• [GOAL OF THE EXERCISE] Should an entry include a picture, omit the picture and still repeat everything else exactly.

• [GIVEN RECORDS]
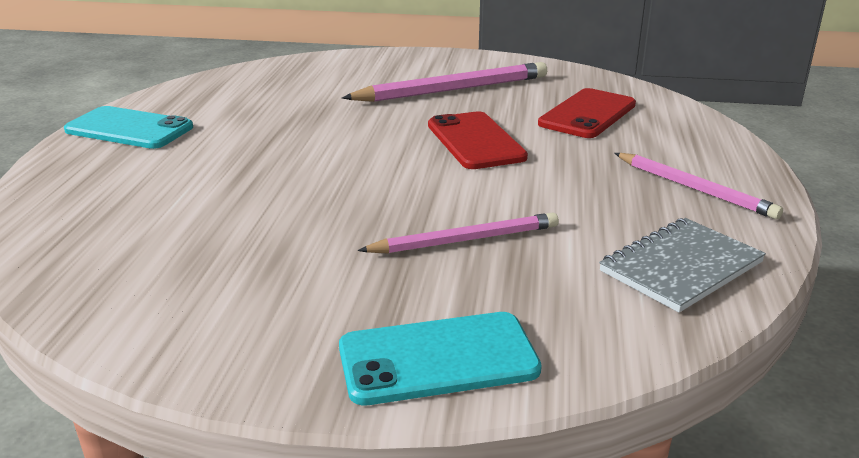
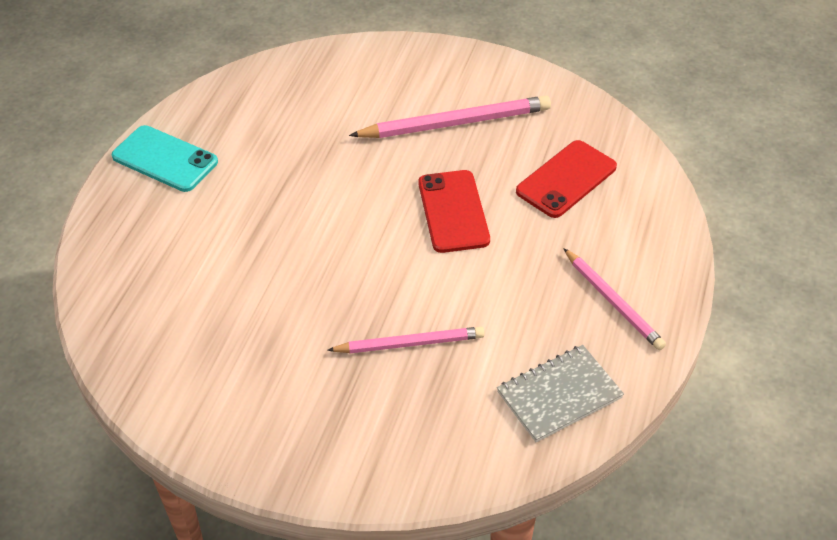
camera: 10 degrees right, 20 degrees up
(438, 359) = (360, 462): turquoise phone -> none

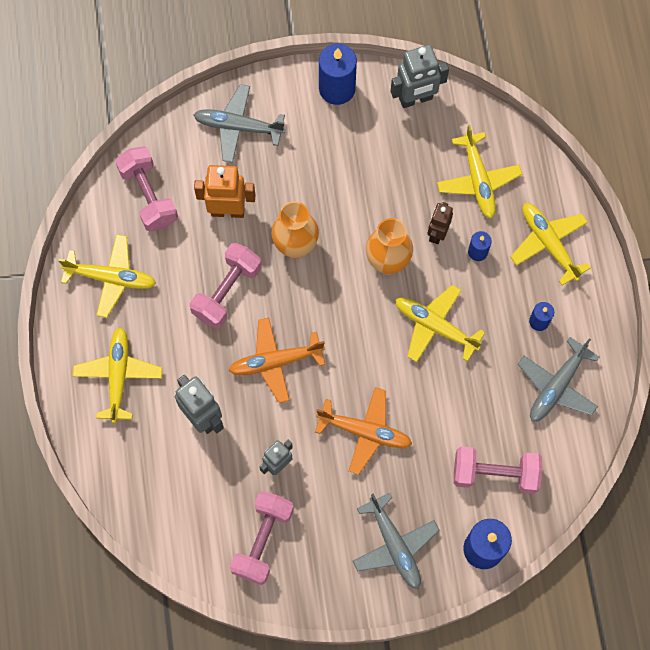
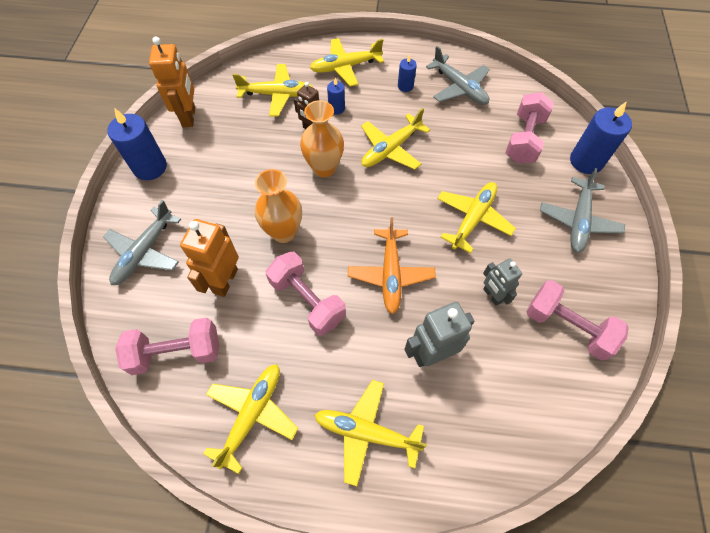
camera: 75 degrees left, 10 degrees down
(364, 431) = (472, 219): orange plane -> yellow plane
(394, 545) = (578, 220): grey plane -> grey plane turned 120 degrees clockwise
(416, 99) = (189, 117): grey robot -> orange robot

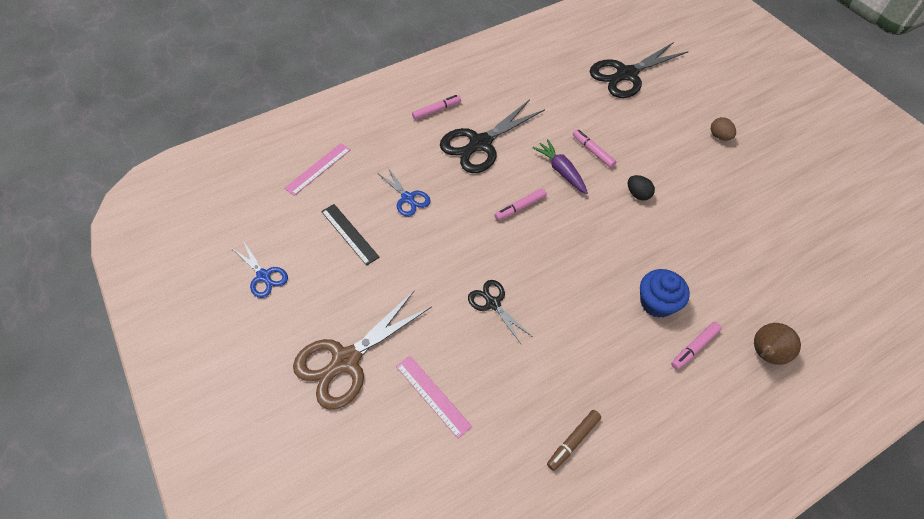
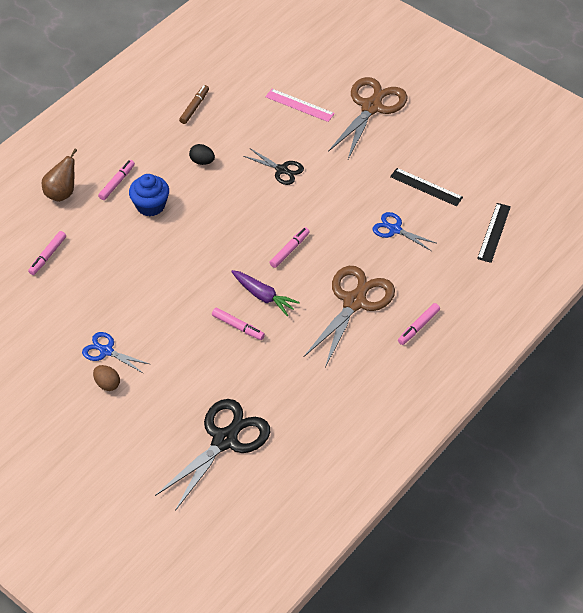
camera: 160 degrees right, 5 degrees down
(263, 276) = (471, 139): blue scissors -> blue scissors (106, 351)
(318, 169) = (494, 232): pink ruler -> black ruler
(480, 144) = (354, 302): black scissors -> brown scissors
(638, 194) = (183, 294): black egg -> black egg (202, 161)
(779, 275) = (48, 256): none -> pink marker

• [EXERCISE OUTPUT]
camera: 10 degrees right, 20 degrees up
(438, 359) = (360, 462): turquoise phone -> none

camera: 75 degrees left, 10 degrees down
(364, 431) = (472, 219): orange plane -> yellow plane
(394, 545) = (578, 220): grey plane -> grey plane turned 120 degrees clockwise
(416, 99) = (189, 117): grey robot -> orange robot

camera: 160 degrees right, 5 degrees down
(263, 276) = (471, 139): blue scissors -> blue scissors (106, 351)
(318, 169) = (494, 232): pink ruler -> black ruler
(480, 144) = (354, 302): black scissors -> brown scissors
(638, 194) = (183, 294): black egg -> black egg (202, 161)
(779, 275) = (48, 256): none -> pink marker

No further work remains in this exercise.